Requirement:
Rewrite every time change in the records below as a numbered list, omitting blank lines. Leave the pictures out.

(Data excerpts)
# # #

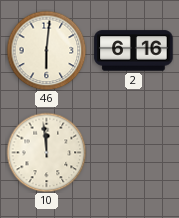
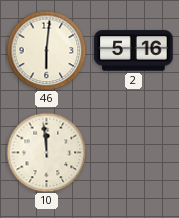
2: 6:16 -> 5:16
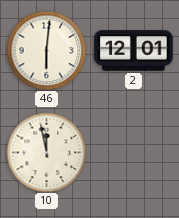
2: 5:16 -> 12:01
10: 11:59 -> 11:58
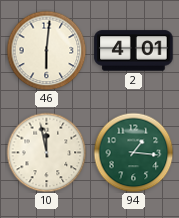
2: 12:01 -> 4:01
94: none -> 1:16
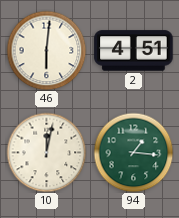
2: 4:01 -> 4:51
10: 11:58 -> 12:02
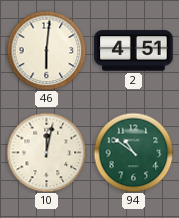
94: 1:16 -> 10:51
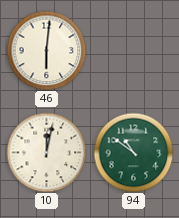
2: 4:51 -> none
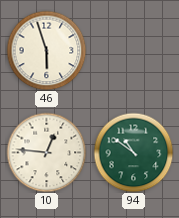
46: 6:01 -> 5:57
10: 12:02 -> 12:46
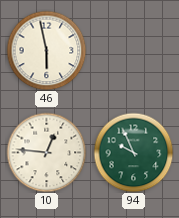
46: 5:57 -> 5:58
94: 10:51 -> 9:56
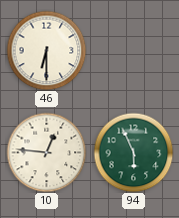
46: 5:58 -> 6:30
94: 9:56 -> 5:56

# # #

Solution to this task:
1. 2: 6:16 -> 5:16
2. 2: 5:16 -> 12:01
3. 10: 11:59 -> 11:58
4. 2: 12:01 -> 4:01
5. 94: none -> 1:16
6. 2: 4:01 -> 4:51
7. 10: 11:58 -> 12:02
8. 94: 1:16 -> 10:51
9. 2: 4:51 -> none
10. 46: 6:01 -> 5:57
11. 10: 12:02 -> 12:46
12. 46: 5:57 -> 5:58
13. 94: 10:51 -> 9:56
14. 46: 5:58 -> 6:30
15. 94: 9:56 -> 5:56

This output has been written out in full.